Exercise instructions:
Using the records below, write out the line with "(157, 344) = (433, 424): white" and each line after it through the final one, exactly, and only those.

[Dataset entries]

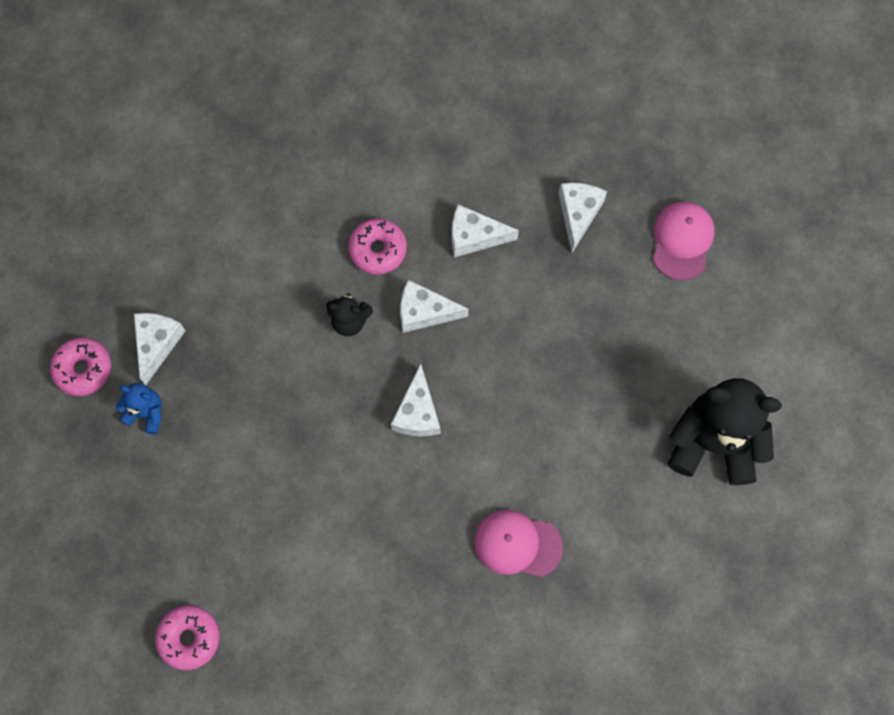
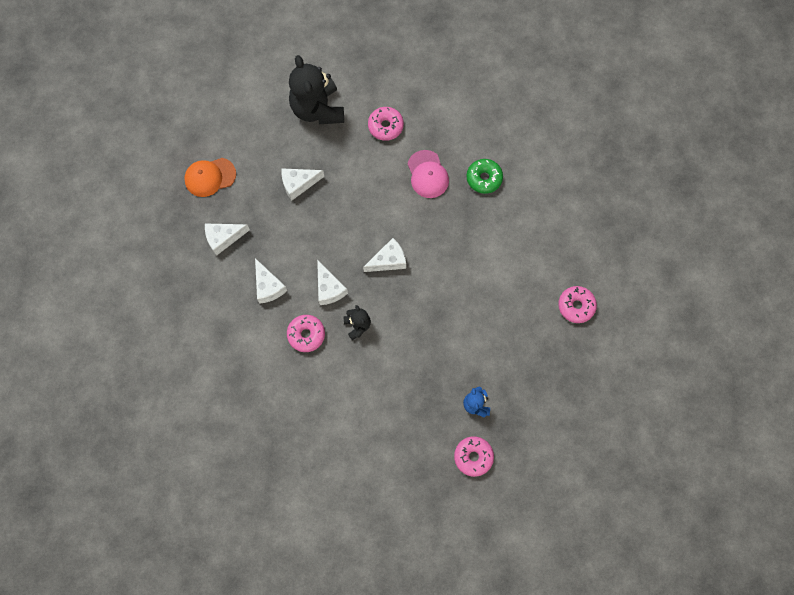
camera: 120 degrees left, 0 degrees up
(157, 344) = (433, 424): white cheese -> white cheese (298, 184)
(463, 625) = (484, 178): none -> green donut
(631, 527) = (385, 126): none -> pink donut
(682, 241) = (210, 177): pink cap -> orange cap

Response area:
(157, 344) = (433, 424): white cheese -> white cheese (298, 184)
(463, 625) = (484, 178): none -> green donut
(631, 527) = (385, 126): none -> pink donut
(682, 241) = (210, 177): pink cap -> orange cap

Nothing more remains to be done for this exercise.